◆ **Collected data**:
————

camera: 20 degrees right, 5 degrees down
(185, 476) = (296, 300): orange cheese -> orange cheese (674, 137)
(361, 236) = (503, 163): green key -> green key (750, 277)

————

◆ **Problem description**: Your answer should hold only the lines from the one with "(185, 476) = (296, 300): orange" through the end of the listing above, both ends included, written out exactly.

◆ **Written solution**:
(185, 476) = (296, 300): orange cheese -> orange cheese (674, 137)
(361, 236) = (503, 163): green key -> green key (750, 277)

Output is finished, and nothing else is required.